_YOUR TASK_
Return each line of the entries that holds the string "lamp".

_AVAILABLE DATA_

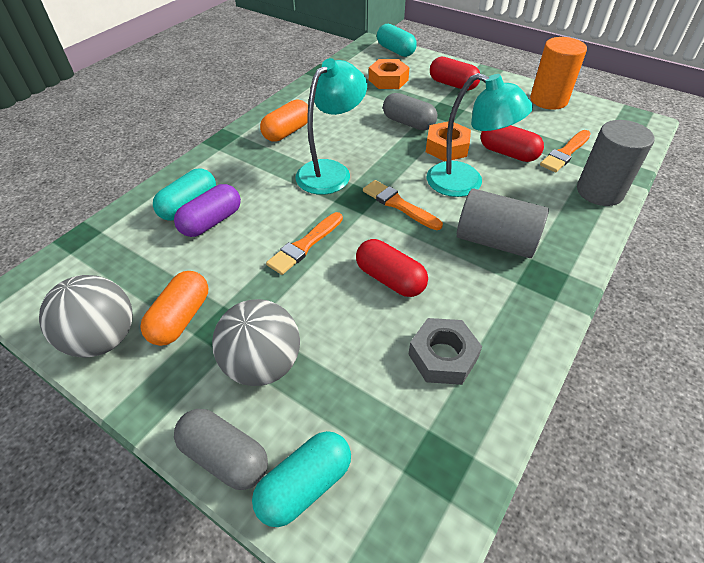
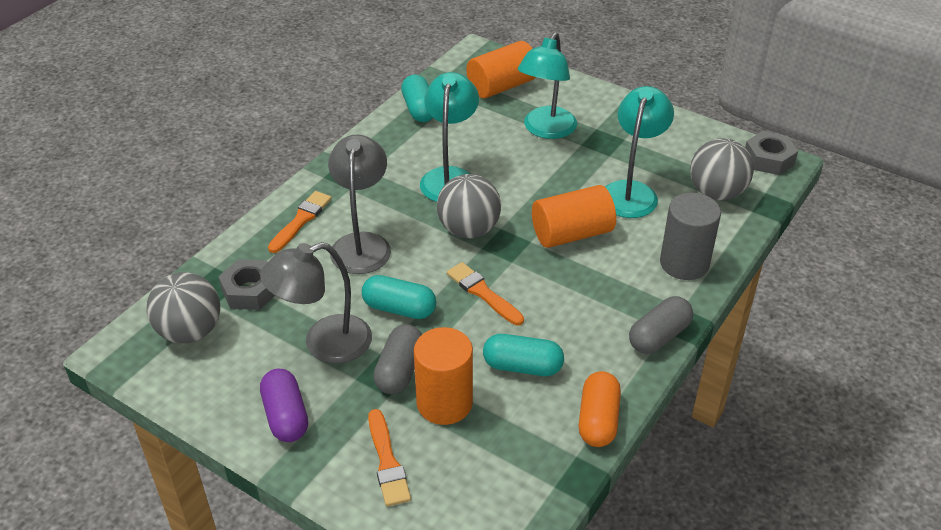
grey ball: 2 -> 3
grey cylinder: 2 -> 1
grey lamp: 0 -> 2
grey nut: 1 -> 2
orange capsule: 2 -> 1
orange cylinder: 1 -> 3
orange nut: 2 -> 0
red capsule: 3 -> 0
turquoise lamp: 2 -> 3

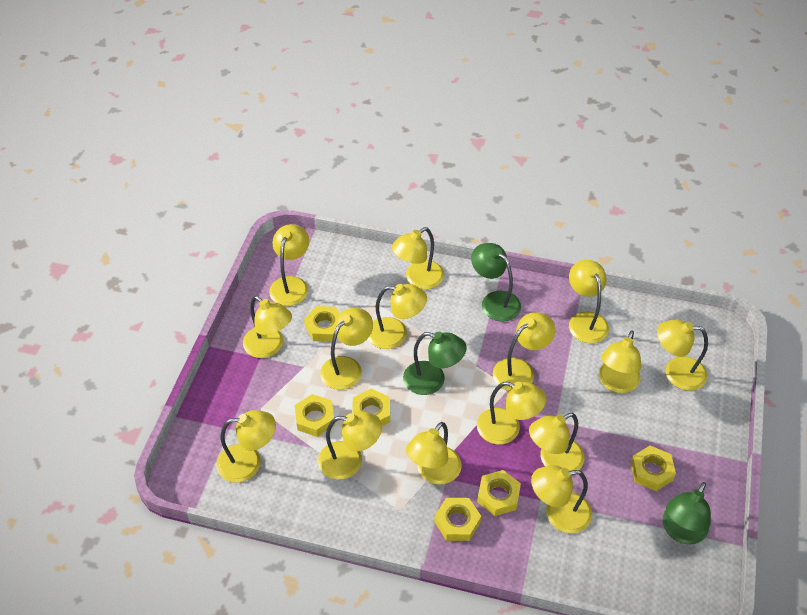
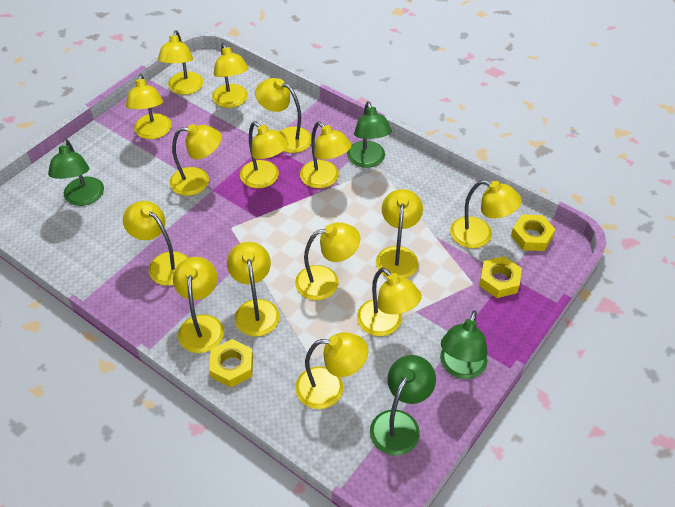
green lamp: 3 -> 4
yellow nut: 6 -> 3

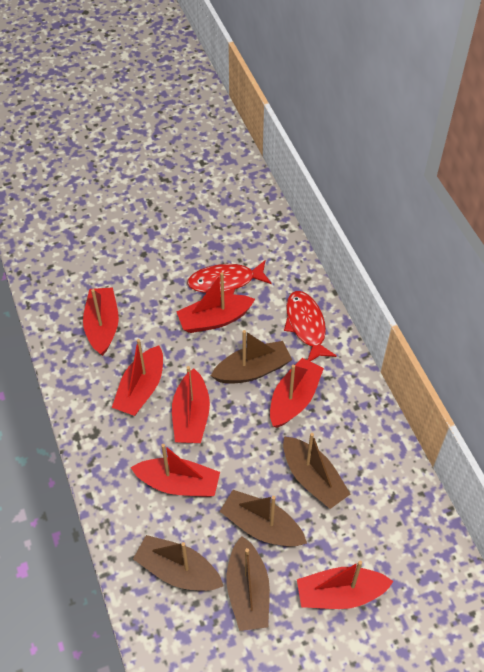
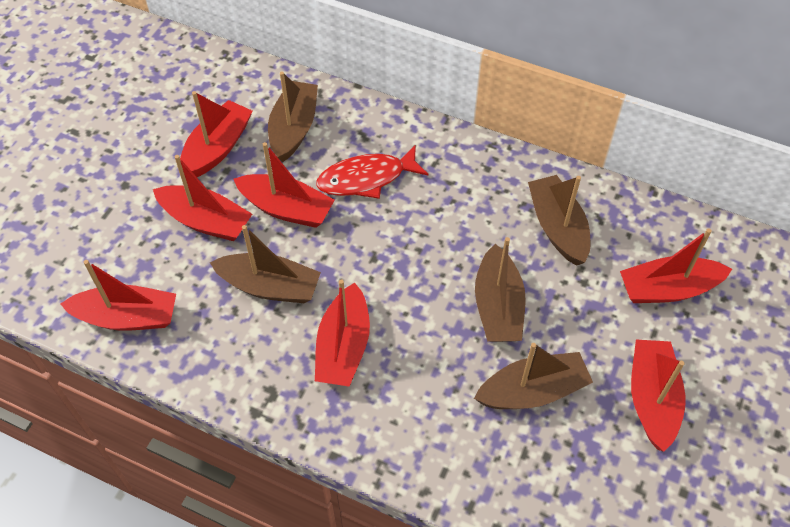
red fish: 2 -> 1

_RESPONSE TO THIS TASK_
grey lamp: 0 -> 2
turquoise lamp: 2 -> 3
green lamp: 3 -> 4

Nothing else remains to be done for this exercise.